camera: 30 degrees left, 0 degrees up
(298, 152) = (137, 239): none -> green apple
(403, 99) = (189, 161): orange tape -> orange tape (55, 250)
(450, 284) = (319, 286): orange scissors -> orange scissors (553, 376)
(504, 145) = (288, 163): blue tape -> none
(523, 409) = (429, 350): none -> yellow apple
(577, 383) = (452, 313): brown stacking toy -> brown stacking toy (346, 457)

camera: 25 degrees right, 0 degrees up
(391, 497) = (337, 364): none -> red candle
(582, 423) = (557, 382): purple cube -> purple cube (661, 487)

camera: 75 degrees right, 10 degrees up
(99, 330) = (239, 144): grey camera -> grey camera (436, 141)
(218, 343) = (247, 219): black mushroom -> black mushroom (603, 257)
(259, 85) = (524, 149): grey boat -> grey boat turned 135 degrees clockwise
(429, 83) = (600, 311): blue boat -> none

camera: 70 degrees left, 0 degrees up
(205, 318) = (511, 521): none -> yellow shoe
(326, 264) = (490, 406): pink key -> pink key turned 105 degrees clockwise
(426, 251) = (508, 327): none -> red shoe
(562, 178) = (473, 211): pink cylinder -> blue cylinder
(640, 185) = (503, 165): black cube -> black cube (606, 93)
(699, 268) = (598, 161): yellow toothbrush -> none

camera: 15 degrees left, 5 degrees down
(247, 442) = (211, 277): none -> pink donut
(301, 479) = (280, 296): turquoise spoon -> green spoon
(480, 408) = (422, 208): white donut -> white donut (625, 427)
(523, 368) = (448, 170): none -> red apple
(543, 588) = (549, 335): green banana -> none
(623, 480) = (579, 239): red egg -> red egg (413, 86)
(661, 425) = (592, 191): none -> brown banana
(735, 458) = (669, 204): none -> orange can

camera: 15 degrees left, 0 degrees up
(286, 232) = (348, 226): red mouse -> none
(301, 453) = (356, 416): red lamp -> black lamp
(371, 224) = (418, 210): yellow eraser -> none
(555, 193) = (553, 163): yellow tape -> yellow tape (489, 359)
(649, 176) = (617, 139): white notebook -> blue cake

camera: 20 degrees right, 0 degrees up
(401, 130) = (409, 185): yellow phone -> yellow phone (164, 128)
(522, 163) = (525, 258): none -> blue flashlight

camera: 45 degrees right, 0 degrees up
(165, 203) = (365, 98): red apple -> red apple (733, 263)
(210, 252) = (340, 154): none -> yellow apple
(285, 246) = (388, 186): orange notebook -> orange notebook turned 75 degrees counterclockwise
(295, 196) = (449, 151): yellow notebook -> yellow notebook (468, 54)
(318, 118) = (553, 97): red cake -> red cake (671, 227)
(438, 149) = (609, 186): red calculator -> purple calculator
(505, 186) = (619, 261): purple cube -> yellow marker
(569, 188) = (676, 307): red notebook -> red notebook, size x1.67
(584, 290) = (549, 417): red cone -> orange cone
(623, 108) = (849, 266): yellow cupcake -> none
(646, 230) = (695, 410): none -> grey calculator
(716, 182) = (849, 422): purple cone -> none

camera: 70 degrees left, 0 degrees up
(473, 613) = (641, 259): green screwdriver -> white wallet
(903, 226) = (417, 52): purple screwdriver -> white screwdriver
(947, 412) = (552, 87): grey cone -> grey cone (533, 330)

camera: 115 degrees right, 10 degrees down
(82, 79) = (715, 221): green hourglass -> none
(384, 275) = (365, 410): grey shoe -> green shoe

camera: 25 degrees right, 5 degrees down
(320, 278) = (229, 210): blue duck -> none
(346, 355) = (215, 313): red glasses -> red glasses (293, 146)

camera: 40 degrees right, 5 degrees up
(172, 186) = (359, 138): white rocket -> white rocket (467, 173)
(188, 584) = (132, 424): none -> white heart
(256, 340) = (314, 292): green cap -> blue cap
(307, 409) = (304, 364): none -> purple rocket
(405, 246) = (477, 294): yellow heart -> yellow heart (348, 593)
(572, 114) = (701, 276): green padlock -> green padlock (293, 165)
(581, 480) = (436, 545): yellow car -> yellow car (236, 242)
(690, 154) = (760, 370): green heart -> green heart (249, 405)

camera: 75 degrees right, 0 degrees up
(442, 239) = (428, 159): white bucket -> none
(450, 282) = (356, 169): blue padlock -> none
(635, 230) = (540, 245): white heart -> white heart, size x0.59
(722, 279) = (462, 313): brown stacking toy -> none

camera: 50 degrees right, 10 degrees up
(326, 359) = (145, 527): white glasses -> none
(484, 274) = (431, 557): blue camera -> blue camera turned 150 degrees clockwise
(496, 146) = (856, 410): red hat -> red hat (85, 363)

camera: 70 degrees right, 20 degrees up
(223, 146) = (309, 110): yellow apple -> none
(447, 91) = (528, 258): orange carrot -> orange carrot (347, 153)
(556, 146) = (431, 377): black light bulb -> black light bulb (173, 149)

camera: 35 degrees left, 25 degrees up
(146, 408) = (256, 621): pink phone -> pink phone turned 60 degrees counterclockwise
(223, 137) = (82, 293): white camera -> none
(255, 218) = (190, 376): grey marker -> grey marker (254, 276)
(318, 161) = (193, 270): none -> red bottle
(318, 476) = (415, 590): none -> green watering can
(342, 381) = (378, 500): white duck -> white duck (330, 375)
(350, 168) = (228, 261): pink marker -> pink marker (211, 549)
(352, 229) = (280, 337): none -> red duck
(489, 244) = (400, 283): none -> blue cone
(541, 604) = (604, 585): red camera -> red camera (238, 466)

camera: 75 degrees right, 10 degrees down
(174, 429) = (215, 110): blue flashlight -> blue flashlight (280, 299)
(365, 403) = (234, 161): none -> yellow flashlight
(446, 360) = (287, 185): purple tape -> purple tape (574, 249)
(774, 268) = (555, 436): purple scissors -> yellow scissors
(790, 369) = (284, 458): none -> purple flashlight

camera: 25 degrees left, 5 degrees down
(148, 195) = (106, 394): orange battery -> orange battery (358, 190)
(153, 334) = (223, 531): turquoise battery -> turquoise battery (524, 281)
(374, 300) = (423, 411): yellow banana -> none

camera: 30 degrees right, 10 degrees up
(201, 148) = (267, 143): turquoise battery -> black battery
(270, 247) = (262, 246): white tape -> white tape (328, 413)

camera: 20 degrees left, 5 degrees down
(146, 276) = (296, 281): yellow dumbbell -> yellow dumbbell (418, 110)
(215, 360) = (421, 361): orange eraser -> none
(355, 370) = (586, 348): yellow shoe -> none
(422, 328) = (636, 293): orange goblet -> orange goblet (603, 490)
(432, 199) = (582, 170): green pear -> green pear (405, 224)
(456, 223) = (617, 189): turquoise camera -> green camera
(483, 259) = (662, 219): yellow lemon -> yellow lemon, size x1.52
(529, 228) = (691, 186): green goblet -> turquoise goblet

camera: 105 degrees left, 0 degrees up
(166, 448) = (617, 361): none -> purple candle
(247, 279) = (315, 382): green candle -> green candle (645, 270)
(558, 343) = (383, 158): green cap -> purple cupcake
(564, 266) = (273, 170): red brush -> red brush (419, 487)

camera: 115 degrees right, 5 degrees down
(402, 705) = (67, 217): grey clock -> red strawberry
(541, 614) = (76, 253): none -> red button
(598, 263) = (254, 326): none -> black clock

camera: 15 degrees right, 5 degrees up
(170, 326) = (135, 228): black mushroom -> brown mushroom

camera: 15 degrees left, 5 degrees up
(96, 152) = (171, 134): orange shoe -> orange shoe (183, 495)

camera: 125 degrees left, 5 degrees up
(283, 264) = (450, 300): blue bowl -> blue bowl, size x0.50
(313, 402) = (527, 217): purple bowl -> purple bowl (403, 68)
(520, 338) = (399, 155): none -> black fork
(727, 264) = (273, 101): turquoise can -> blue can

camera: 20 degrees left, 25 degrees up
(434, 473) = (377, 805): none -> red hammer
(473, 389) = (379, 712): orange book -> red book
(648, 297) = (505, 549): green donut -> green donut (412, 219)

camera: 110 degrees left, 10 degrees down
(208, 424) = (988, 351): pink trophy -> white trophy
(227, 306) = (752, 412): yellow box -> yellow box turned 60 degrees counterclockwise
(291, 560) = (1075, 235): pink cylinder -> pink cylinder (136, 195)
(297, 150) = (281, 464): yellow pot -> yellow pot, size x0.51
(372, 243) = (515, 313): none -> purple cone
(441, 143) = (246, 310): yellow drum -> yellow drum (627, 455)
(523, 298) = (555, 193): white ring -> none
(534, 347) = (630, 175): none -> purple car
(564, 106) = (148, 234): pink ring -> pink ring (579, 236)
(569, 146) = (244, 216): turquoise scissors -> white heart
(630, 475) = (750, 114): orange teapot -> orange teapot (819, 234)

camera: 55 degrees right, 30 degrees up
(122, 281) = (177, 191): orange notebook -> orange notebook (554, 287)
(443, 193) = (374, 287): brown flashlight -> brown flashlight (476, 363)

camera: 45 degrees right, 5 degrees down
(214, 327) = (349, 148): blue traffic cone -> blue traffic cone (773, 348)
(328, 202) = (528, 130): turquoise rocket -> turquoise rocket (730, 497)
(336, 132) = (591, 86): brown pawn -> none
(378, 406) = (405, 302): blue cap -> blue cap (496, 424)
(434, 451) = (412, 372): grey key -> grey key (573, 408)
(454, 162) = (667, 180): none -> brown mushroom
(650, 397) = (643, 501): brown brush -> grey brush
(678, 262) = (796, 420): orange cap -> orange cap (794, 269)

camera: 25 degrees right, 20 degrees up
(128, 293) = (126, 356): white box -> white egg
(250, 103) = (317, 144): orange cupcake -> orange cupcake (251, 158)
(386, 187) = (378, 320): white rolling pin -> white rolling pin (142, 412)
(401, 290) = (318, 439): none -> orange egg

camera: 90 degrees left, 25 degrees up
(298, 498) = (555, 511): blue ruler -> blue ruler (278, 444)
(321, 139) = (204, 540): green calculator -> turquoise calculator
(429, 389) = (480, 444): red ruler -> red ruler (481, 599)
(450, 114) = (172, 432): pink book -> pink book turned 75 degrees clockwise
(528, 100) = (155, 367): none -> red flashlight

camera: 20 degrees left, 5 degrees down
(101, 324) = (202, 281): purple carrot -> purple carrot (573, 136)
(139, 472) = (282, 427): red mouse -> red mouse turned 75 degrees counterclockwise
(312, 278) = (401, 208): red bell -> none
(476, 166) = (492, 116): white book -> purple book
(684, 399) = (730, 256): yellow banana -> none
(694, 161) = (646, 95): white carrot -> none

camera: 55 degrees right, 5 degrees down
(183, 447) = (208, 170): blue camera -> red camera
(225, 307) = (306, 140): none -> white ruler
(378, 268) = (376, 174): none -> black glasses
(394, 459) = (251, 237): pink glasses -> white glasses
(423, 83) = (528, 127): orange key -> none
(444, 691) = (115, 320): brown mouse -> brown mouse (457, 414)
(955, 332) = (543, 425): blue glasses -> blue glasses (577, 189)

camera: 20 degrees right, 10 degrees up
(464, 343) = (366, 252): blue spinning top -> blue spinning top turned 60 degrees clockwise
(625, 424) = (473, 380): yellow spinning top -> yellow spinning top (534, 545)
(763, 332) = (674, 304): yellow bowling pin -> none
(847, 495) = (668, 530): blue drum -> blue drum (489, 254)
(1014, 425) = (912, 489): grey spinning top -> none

What to produce
Please, from the entries above, set down exactly the lines from the one containing "(635, 230) = (540, 245): white" through the one containing "(223, 146) = (309, 110): yellow apple -> none", and only those.

Task answer
(635, 230) = (540, 245): white heart -> white heart, size x0.59
(722, 279) = (462, 313): brown stacking toy -> none

camera: 50 degrees right, 10 degrees up
(326, 359) = (145, 527): white glasses -> none
(484, 274) = (431, 557): blue camera -> blue camera turned 150 degrees clockwise
(496, 146) = (856, 410): red hat -> red hat (85, 363)

camera: 70 degrees right, 20 degrees up
(223, 146) = (309, 110): yellow apple -> none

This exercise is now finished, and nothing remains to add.